Problem to solve
Look below for lines that hold the string "size" and copy each one.

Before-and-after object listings
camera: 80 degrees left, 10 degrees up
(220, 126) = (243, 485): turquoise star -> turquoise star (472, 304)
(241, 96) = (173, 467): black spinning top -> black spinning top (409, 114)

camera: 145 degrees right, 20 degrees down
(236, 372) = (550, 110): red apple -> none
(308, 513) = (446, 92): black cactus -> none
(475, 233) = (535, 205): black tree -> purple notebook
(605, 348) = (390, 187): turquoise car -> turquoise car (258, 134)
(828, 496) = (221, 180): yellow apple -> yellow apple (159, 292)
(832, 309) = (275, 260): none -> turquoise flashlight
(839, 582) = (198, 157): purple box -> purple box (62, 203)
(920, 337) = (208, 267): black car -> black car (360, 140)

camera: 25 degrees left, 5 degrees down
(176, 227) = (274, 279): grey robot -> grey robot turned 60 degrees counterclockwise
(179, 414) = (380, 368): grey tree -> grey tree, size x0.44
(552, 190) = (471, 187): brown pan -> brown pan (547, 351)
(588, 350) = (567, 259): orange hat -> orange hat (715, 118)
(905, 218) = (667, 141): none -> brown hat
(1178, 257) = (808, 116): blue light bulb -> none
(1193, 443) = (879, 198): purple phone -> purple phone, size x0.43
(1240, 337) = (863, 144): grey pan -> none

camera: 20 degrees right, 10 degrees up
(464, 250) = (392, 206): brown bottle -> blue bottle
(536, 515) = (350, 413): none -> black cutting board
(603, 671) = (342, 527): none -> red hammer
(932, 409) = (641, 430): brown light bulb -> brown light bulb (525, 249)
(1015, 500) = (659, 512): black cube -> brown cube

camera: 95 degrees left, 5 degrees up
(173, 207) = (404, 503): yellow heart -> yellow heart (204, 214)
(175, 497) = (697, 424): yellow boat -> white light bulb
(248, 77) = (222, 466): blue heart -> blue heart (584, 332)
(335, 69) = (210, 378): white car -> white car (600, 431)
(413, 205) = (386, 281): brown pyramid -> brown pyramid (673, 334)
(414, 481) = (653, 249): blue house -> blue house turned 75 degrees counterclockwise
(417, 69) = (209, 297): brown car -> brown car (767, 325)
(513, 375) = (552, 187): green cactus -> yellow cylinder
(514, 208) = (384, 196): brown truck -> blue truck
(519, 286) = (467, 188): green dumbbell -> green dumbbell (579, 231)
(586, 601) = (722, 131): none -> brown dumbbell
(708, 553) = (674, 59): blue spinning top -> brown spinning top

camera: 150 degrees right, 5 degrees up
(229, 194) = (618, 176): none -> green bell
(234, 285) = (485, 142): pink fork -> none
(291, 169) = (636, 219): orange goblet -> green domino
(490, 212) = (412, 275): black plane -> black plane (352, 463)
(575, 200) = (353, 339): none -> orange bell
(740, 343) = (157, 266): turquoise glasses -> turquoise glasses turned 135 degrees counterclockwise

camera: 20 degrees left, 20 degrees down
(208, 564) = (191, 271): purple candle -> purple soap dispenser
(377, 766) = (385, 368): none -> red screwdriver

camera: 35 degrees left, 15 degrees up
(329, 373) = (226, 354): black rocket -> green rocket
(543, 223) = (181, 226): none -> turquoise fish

Response to the task
(179, 414) = (380, 368): grey tree -> grey tree, size x0.44
(1193, 443) = (879, 198): purple phone -> purple phone, size x0.43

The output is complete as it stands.